● Task description: All lines up to and including the one that contains "Tasks on album: [1236,7,1594,170]" are to be transcribed exactly, starting from the first line of the records.

● Data supplied:
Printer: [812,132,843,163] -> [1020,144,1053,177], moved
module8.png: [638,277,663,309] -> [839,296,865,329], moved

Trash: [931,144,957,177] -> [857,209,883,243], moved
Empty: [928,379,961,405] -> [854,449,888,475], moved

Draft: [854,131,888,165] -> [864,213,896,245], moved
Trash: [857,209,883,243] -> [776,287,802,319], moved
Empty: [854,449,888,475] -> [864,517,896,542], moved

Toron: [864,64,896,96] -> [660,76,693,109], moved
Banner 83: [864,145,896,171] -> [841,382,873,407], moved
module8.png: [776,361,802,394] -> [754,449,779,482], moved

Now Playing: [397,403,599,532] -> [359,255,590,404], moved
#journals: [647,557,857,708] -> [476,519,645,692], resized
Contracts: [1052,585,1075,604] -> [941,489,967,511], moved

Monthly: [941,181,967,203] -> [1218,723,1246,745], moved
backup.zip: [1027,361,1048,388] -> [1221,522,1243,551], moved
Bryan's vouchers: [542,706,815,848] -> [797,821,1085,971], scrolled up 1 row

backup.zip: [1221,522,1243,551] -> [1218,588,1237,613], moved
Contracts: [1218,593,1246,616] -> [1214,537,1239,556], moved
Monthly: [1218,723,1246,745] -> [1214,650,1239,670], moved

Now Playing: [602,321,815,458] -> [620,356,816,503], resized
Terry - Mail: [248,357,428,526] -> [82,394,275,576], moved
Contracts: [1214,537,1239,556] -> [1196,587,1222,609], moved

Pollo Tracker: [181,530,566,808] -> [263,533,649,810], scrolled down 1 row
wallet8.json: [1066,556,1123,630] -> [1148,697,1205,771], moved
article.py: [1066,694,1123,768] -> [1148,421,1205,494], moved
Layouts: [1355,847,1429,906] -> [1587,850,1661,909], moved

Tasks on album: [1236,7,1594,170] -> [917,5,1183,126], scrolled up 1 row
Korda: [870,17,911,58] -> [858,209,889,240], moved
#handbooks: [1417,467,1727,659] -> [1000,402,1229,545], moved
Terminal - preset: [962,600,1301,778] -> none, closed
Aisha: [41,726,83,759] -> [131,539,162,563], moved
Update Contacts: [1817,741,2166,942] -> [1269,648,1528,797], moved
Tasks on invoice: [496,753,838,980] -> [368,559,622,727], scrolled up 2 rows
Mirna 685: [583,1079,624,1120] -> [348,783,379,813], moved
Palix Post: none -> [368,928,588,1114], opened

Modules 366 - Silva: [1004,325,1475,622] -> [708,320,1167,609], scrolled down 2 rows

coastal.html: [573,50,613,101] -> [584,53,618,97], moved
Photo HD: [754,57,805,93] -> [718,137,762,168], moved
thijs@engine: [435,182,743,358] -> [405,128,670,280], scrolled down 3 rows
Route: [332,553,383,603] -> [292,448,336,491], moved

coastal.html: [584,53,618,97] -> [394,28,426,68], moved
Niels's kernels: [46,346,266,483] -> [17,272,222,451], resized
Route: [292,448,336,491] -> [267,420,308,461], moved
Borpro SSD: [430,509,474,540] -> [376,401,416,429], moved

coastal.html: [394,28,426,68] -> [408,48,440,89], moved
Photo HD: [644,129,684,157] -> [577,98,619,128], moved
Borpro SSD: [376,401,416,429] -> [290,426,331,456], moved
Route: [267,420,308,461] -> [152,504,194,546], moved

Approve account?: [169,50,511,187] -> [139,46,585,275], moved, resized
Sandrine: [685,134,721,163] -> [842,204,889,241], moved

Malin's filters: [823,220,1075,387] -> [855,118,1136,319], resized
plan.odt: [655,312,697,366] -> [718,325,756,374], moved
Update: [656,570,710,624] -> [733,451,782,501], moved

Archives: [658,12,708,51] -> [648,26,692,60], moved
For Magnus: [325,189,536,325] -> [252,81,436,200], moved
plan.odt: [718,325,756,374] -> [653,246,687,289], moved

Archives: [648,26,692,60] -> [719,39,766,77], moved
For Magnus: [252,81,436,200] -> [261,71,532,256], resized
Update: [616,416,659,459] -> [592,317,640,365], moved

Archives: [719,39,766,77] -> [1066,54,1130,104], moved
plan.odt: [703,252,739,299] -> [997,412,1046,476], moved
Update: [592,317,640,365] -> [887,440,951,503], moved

● Output of the task:
Printer: [812,132,843,163] -> [1020,144,1053,177], moved
module8.png: [638,277,663,309] -> [839,296,865,329], moved

Trash: [931,144,957,177] -> [857,209,883,243], moved
Empty: [928,379,961,405] -> [854,449,888,475], moved

Draft: [854,131,888,165] -> [864,213,896,245], moved
Trash: [857,209,883,243] -> [776,287,802,319], moved
Empty: [854,449,888,475] -> [864,517,896,542], moved

Toron: [864,64,896,96] -> [660,76,693,109], moved
Banner 83: [864,145,896,171] -> [841,382,873,407], moved
module8.png: [776,361,802,394] -> [754,449,779,482], moved

Now Playing: [397,403,599,532] -> [359,255,590,404], moved
#journals: [647,557,857,708] -> [476,519,645,692], resized
Contracts: [1052,585,1075,604] -> [941,489,967,511], moved

Monthly: [941,181,967,203] -> [1218,723,1246,745], moved
backup.zip: [1027,361,1048,388] -> [1221,522,1243,551], moved
Bryan's vouchers: [542,706,815,848] -> [797,821,1085,971], scrolled up 1 row

backup.zip: [1221,522,1243,551] -> [1218,588,1237,613], moved
Contracts: [1218,593,1246,616] -> [1214,537,1239,556], moved
Monthly: [1218,723,1246,745] -> [1214,650,1239,670], moved

Now Playing: [602,321,815,458] -> [620,356,816,503], resized
Terry - Mail: [248,357,428,526] -> [82,394,275,576], moved
Contracts: [1214,537,1239,556] -> [1196,587,1222,609], moved

Pollo Tracker: [181,530,566,808] -> [263,533,649,810], scrolled down 1 row
wallet8.json: [1066,556,1123,630] -> [1148,697,1205,771], moved
article.py: [1066,694,1123,768] -> [1148,421,1205,494], moved
Layouts: [1355,847,1429,906] -> [1587,850,1661,909], moved

Tasks on album: [1236,7,1594,170] -> [917,5,1183,126], scrolled up 1 row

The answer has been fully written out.